An exact copy of the entries below is needed, with every picture left out.

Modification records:
== Segment start ==
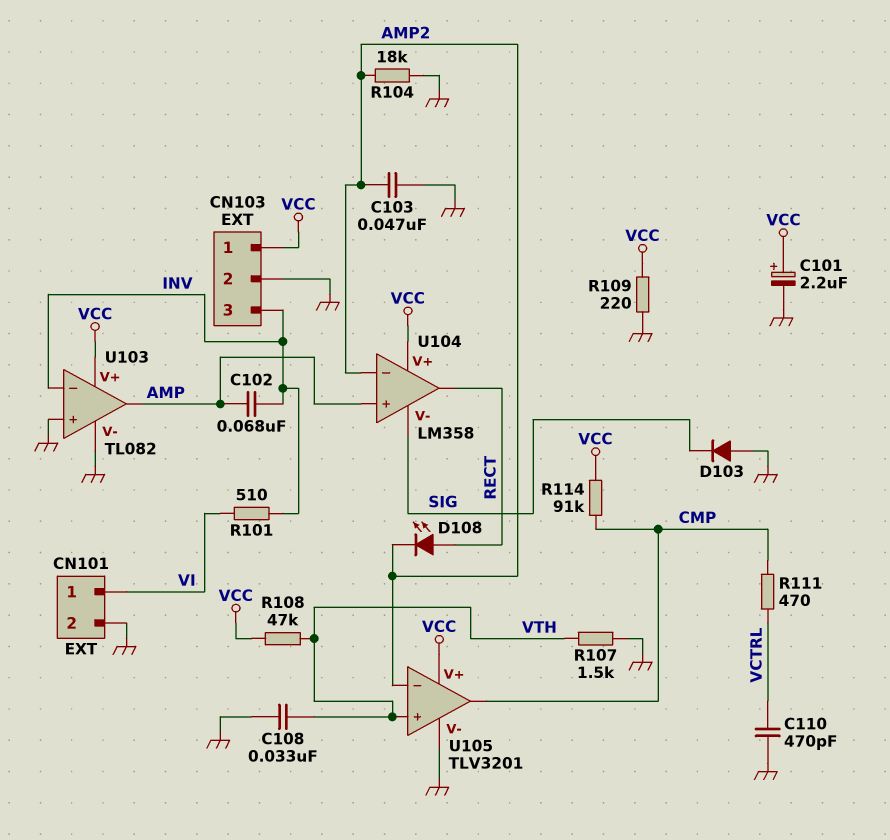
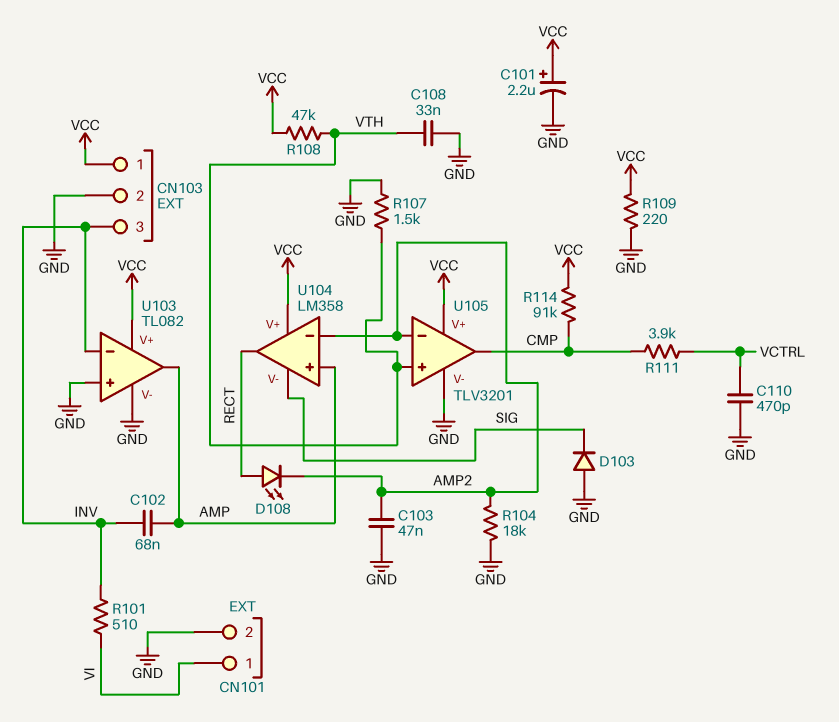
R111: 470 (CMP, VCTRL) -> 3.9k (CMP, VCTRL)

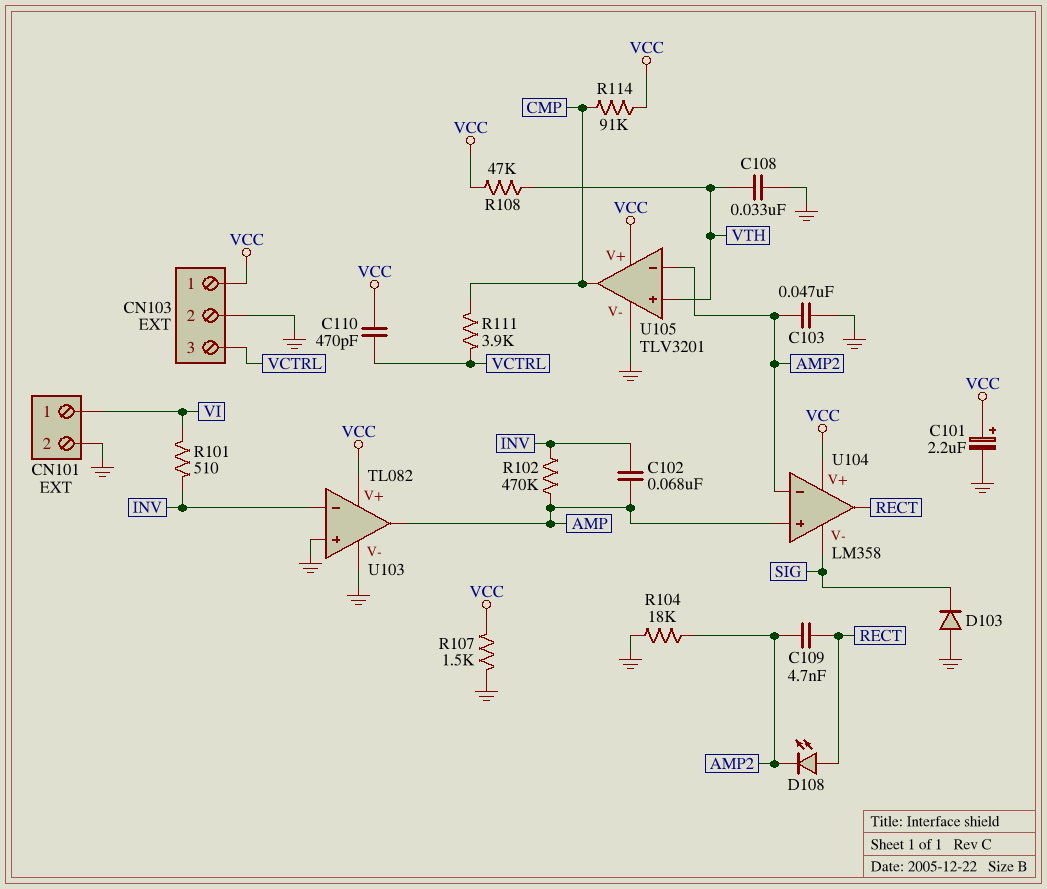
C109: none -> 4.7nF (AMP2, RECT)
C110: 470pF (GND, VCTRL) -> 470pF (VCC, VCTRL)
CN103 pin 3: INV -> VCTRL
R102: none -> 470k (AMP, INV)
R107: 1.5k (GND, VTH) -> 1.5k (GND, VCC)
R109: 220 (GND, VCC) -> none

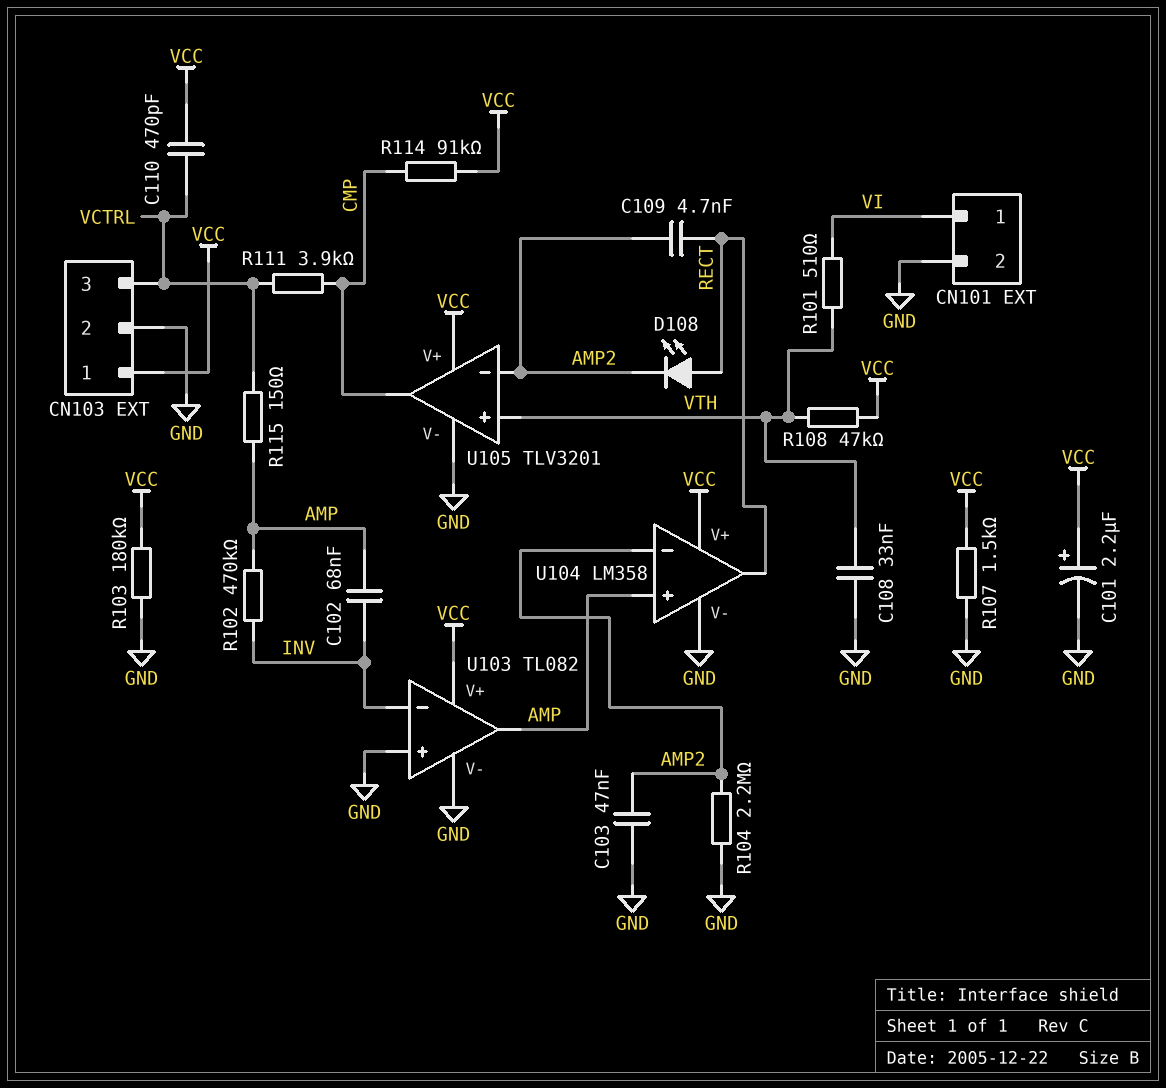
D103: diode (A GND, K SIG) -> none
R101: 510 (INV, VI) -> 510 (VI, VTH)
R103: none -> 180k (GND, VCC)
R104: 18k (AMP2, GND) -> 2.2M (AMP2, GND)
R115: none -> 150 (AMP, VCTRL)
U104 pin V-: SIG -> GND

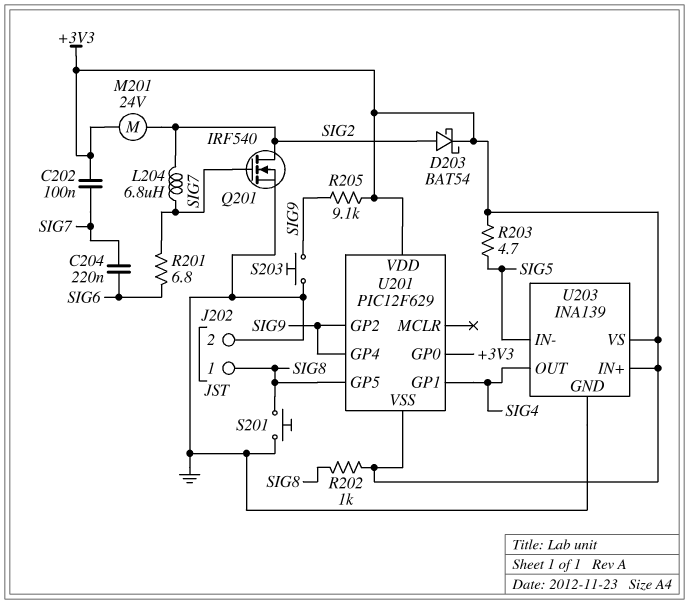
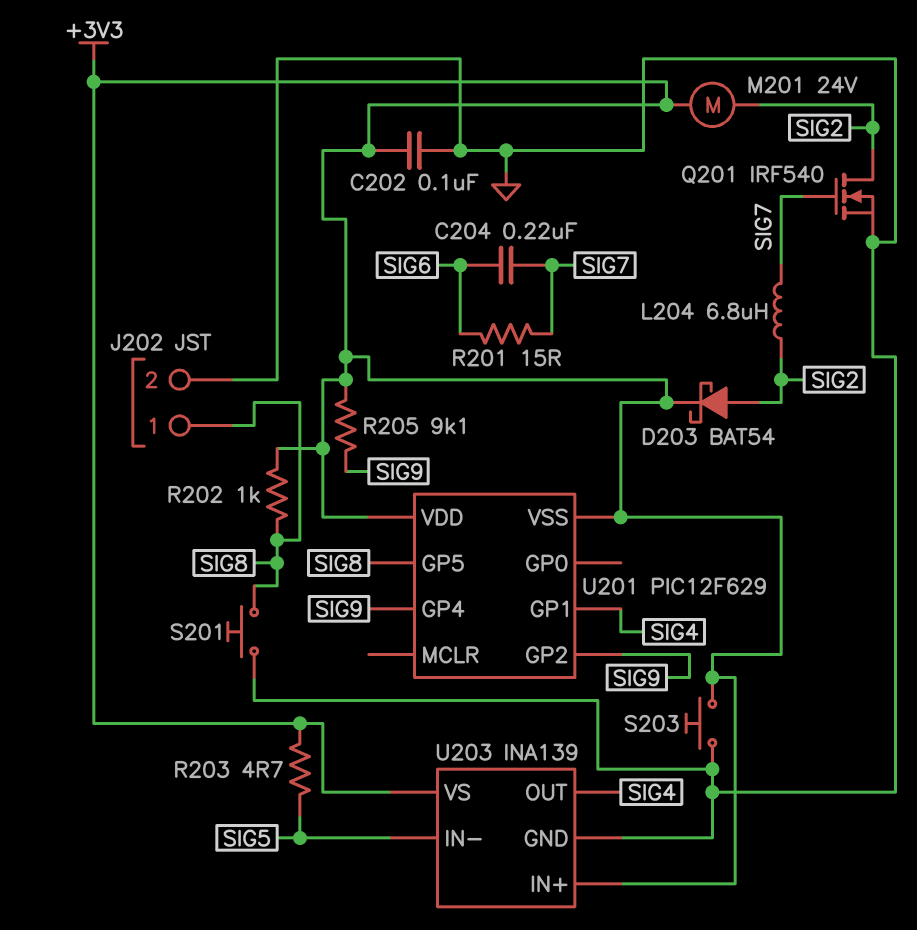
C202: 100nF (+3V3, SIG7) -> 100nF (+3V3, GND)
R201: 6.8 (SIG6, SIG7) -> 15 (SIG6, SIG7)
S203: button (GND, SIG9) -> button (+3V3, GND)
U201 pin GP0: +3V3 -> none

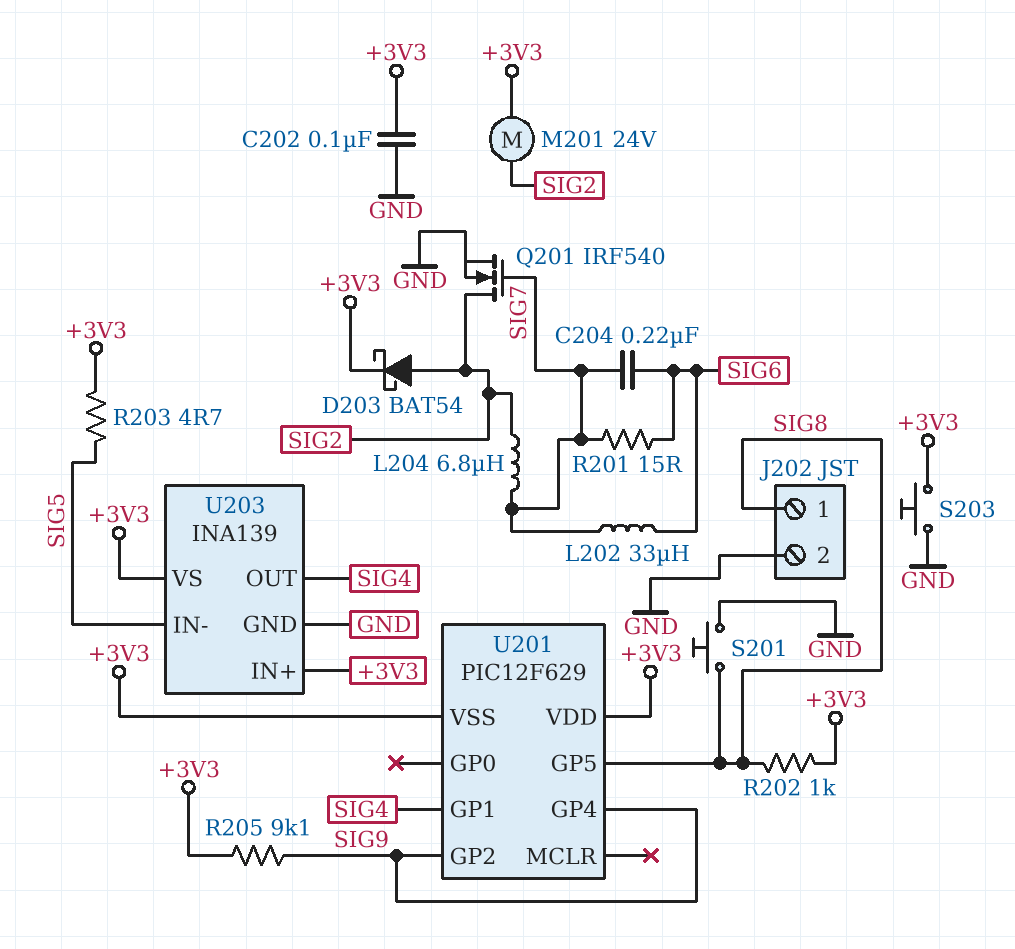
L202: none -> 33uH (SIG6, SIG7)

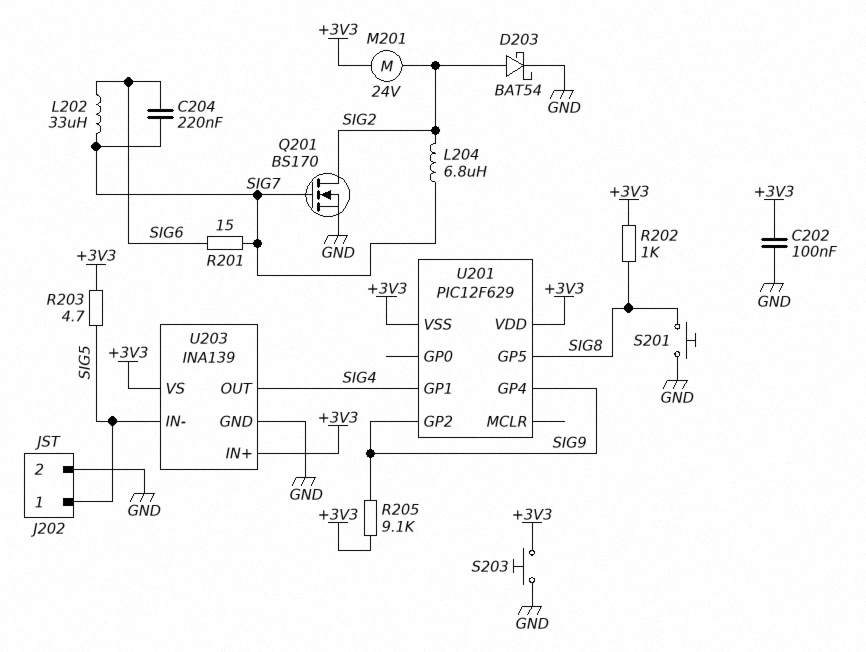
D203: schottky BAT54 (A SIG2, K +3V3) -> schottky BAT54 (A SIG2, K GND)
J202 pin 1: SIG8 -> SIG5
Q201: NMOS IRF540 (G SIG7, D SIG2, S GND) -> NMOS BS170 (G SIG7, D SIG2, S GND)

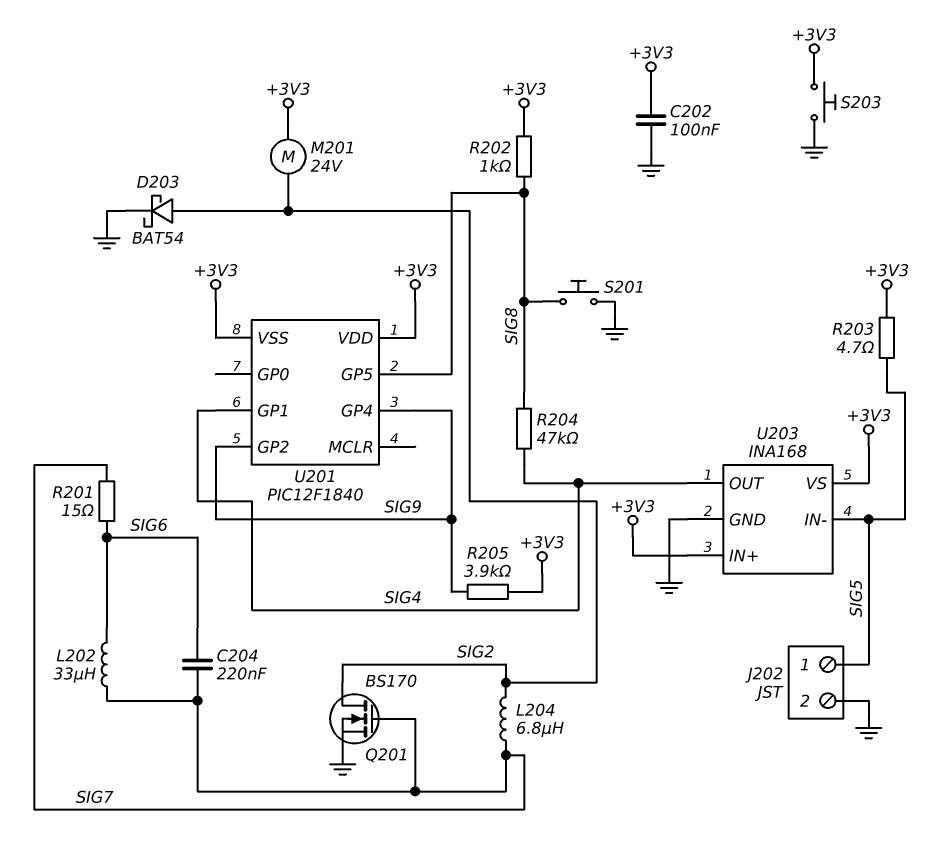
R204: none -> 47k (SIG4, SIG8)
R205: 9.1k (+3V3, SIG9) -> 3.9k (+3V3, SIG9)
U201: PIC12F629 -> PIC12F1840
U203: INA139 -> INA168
== Segment end ==
Your response:
R111: 470 (CMP, VCTRL) -> 3.9k (CMP, VCTRL)

C109: none -> 4.7nF (AMP2, RECT)
C110: 470pF (GND, VCTRL) -> 470pF (VCC, VCTRL)
CN103 pin 3: INV -> VCTRL
R102: none -> 470k (AMP, INV)
R107: 1.5k (GND, VTH) -> 1.5k (GND, VCC)
R109: 220 (GND, VCC) -> none

D103: diode (A GND, K SIG) -> none
R101: 510 (INV, VI) -> 510 (VI, VTH)
R103: none -> 180k (GND, VCC)
R104: 18k (AMP2, GND) -> 2.2M (AMP2, GND)
R115: none -> 150 (AMP, VCTRL)
U104 pin V-: SIG -> GND

C202: 100nF (+3V3, SIG7) -> 100nF (+3V3, GND)
R201: 6.8 (SIG6, SIG7) -> 15 (SIG6, SIG7)
S203: button (GND, SIG9) -> button (+3V3, GND)
U201 pin GP0: +3V3 -> none

L202: none -> 33uH (SIG6, SIG7)

D203: schottky BAT54 (A SIG2, K +3V3) -> schottky BAT54 (A SIG2, K GND)
J202 pin 1: SIG8 -> SIG5
Q201: NMOS IRF540 (G SIG7, D SIG2, S GND) -> NMOS BS170 (G SIG7, D SIG2, S GND)

R204: none -> 47k (SIG4, SIG8)
R205: 9.1k (+3V3, SIG9) -> 3.9k (+3V3, SIG9)
U201: PIC12F629 -> PIC12F1840
U203: INA139 -> INA168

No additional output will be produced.